Note each line of the listing that contains the string "bear", and copy it.

| Given records |
====

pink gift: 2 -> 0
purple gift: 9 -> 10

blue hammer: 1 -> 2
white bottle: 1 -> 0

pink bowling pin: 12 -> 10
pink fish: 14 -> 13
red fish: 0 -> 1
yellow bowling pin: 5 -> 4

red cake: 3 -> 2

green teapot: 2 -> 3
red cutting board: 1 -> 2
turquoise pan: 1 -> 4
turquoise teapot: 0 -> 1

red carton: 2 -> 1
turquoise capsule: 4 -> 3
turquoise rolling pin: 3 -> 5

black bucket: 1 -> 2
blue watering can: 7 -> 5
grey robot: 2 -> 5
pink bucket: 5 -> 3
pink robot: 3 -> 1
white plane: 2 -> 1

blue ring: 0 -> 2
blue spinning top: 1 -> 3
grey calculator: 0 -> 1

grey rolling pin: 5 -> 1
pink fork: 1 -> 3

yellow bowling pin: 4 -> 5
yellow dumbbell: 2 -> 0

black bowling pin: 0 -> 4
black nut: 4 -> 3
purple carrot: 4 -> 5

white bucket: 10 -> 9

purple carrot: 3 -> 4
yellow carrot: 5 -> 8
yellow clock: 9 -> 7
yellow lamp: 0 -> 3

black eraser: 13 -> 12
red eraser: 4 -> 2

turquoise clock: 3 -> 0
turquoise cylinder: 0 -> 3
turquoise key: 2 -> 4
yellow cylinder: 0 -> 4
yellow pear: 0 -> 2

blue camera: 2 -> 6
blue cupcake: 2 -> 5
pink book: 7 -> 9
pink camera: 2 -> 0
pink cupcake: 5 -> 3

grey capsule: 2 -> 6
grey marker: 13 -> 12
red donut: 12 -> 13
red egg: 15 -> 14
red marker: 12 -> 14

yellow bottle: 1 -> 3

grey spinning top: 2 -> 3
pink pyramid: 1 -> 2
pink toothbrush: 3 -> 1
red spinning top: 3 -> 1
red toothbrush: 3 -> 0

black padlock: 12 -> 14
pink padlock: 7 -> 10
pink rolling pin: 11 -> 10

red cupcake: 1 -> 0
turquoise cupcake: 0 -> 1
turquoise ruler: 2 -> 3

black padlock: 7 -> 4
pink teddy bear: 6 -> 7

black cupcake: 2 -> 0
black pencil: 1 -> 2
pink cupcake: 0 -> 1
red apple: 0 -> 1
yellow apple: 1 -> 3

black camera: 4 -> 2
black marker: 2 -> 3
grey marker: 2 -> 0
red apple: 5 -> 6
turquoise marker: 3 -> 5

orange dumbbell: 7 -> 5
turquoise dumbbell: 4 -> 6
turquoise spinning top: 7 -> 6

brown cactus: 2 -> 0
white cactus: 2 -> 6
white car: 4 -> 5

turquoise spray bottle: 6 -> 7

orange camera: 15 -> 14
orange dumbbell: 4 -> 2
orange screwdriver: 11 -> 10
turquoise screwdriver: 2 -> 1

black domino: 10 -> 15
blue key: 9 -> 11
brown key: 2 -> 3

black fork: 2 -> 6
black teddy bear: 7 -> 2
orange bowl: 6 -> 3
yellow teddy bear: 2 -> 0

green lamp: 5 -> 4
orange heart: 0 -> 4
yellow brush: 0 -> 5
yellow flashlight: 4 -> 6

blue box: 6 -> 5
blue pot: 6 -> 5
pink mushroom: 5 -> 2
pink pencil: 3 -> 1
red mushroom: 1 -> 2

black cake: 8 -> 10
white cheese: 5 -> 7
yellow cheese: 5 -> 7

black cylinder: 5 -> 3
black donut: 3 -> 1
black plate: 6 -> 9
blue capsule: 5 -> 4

====

| Answer space |
pink teddy bear: 6 -> 7
black teddy bear: 7 -> 2
yellow teddy bear: 2 -> 0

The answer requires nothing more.